[WORK ORDER]
Quote exactly, and only, the lines from the one with "(317, 352) = (322, 152): orange" through the end of the listing.

▶

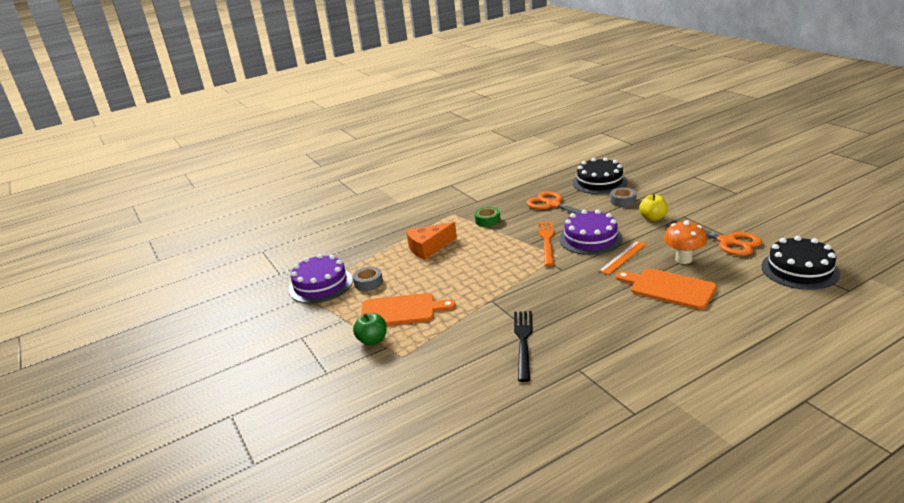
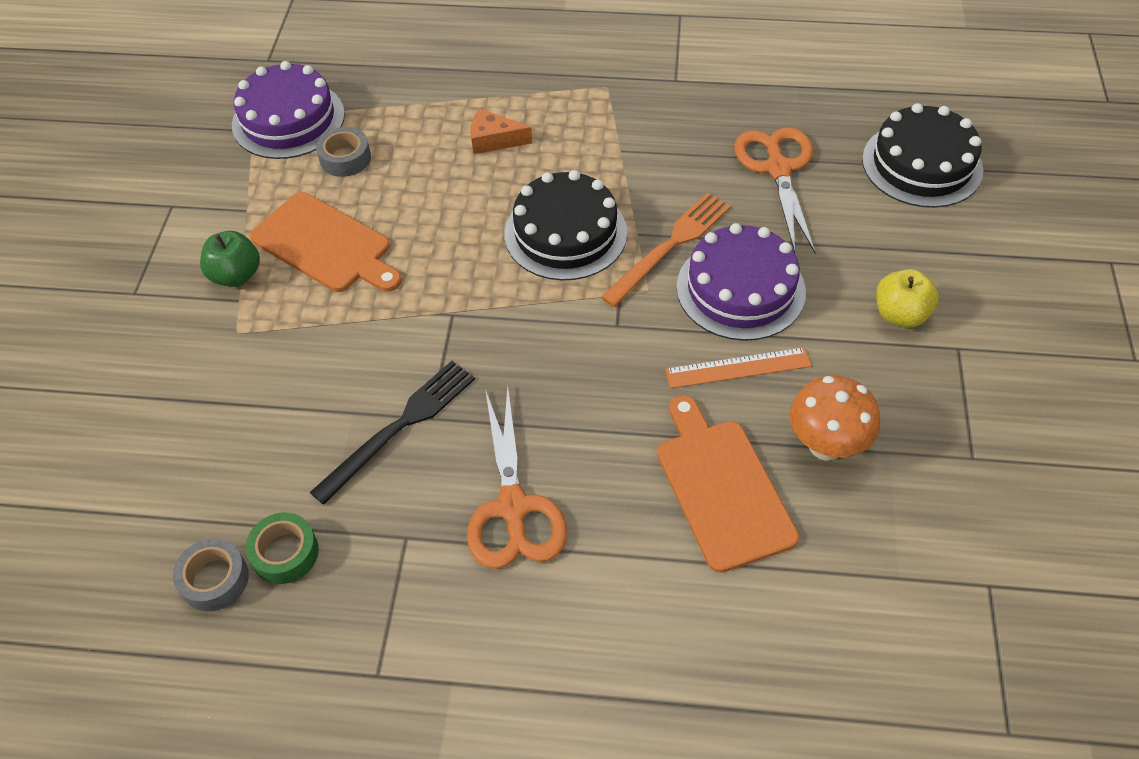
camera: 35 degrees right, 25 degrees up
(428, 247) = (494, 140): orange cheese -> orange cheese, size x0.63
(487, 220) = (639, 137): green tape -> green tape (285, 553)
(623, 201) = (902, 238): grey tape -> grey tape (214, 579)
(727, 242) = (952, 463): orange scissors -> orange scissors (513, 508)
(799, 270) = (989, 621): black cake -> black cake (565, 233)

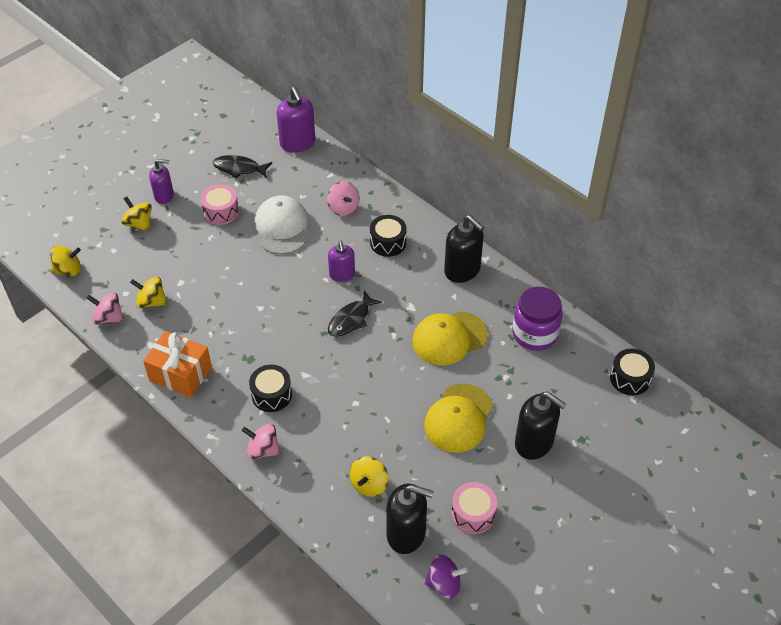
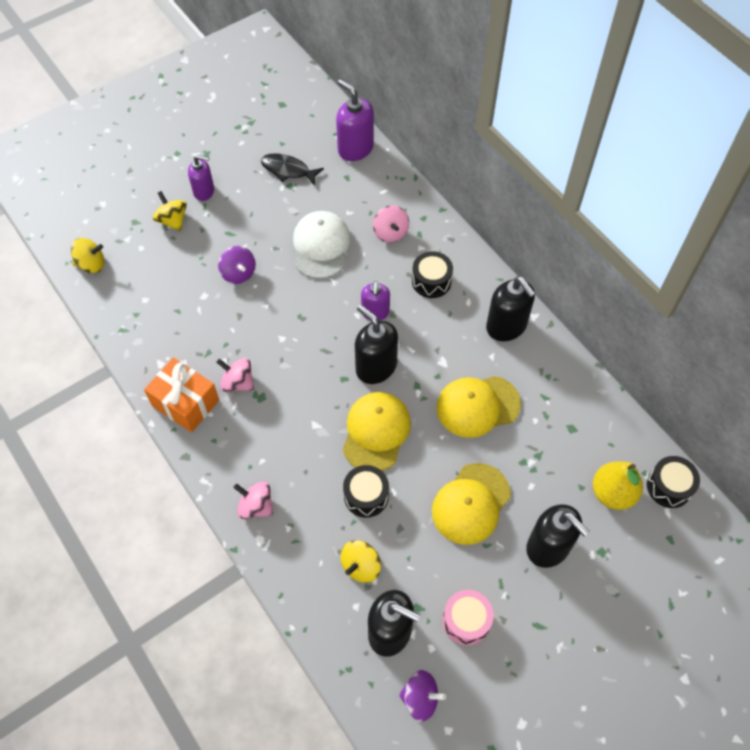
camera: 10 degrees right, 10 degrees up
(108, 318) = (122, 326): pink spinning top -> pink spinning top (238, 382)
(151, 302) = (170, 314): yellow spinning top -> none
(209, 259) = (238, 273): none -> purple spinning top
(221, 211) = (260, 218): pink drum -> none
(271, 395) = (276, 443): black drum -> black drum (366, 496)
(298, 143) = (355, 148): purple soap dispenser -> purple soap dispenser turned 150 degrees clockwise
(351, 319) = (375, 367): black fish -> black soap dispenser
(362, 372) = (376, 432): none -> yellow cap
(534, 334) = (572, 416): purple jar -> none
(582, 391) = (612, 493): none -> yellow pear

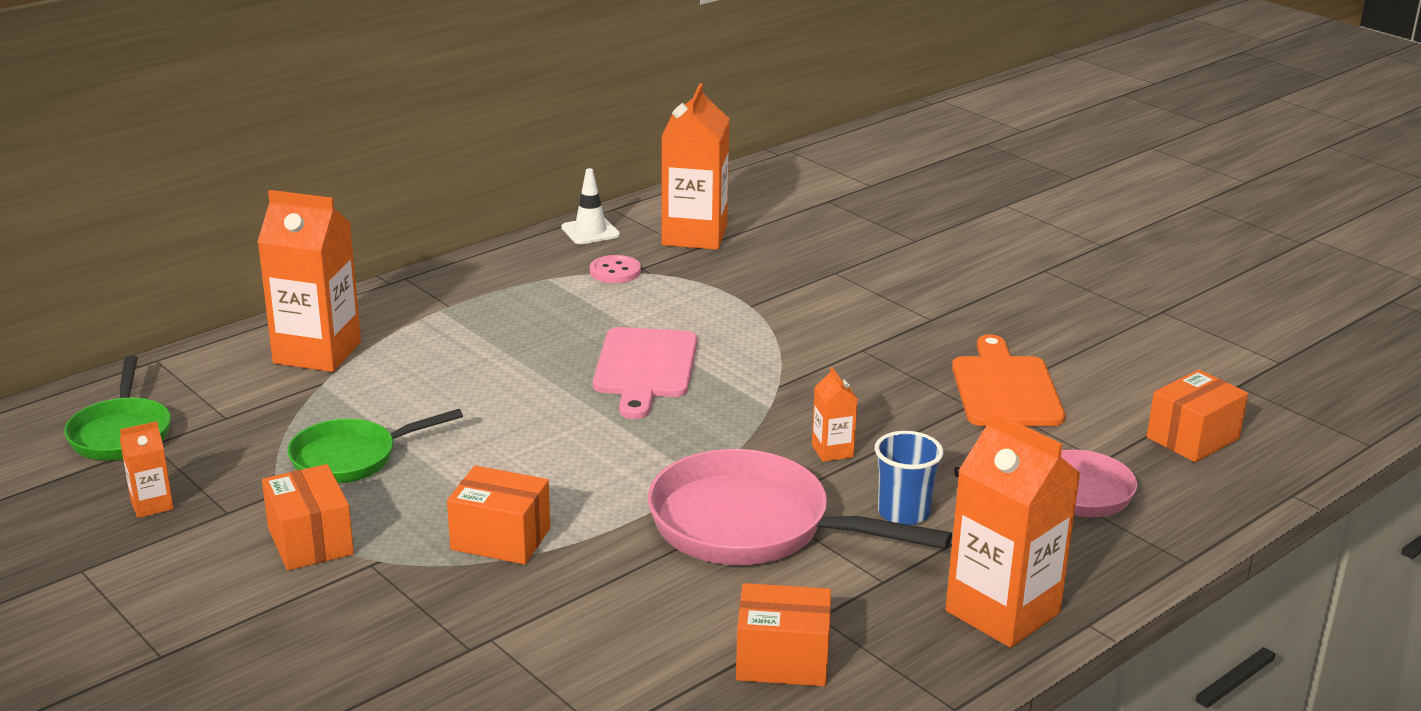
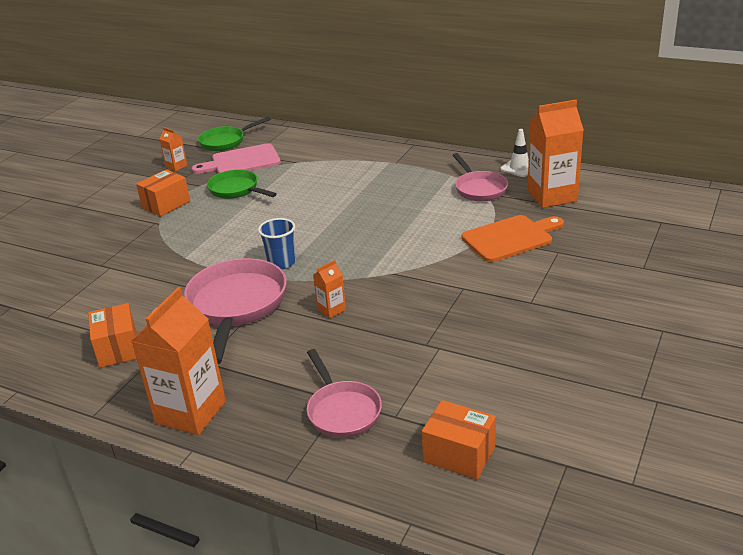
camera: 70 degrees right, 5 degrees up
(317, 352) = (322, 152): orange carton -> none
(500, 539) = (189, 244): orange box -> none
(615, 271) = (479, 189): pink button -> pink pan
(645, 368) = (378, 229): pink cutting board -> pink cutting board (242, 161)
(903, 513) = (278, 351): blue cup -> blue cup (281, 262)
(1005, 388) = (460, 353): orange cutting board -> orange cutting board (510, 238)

◀

[RESULT OF THE TASK]
(317, 352) = (322, 152): orange carton -> none
(500, 539) = (189, 244): orange box -> none
(615, 271) = (479, 189): pink button -> pink pan
(645, 368) = (378, 229): pink cutting board -> pink cutting board (242, 161)
(903, 513) = (278, 351): blue cup -> blue cup (281, 262)
(1005, 388) = (460, 353): orange cutting board -> orange cutting board (510, 238)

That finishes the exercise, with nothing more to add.